■ WHAT TO WORK ON: Your task is to copy every line of the entries that holds the word "plate".

■ DATA SECTION:
Content starts

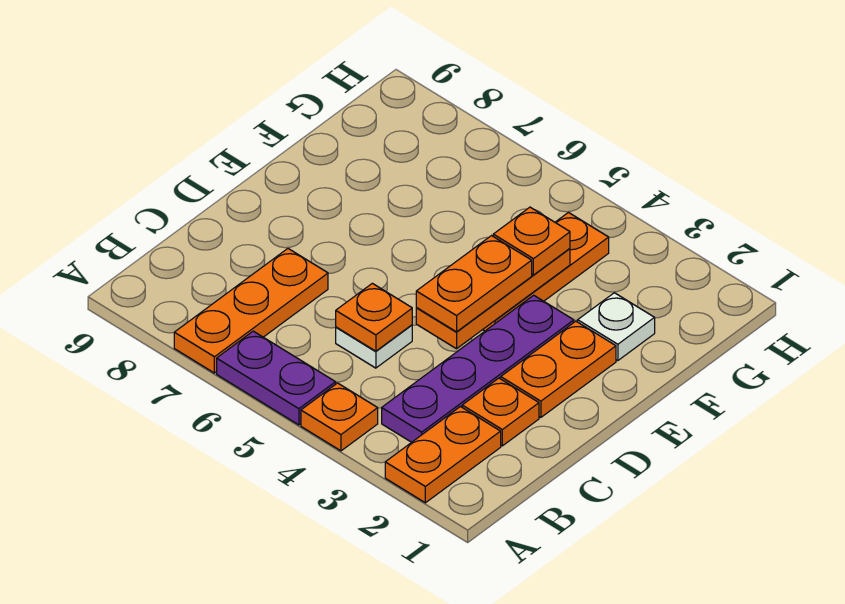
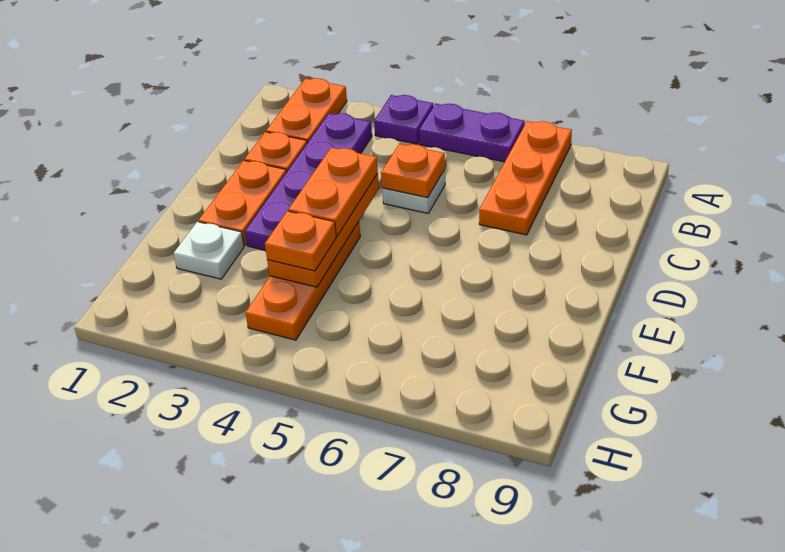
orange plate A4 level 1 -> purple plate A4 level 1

Content ends
Content starts

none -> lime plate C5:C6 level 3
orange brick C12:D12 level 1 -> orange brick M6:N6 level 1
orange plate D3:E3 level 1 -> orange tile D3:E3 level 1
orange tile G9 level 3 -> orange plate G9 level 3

Content ends

■ RESPONSE AREA:
orange plate A4 level 1 -> purple plate A4 level 1
none -> lime plate C5:C6 level 3
orange plate D3:E3 level 1 -> orange tile D3:E3 level 1
orange tile G9 level 3 -> orange plate G9 level 3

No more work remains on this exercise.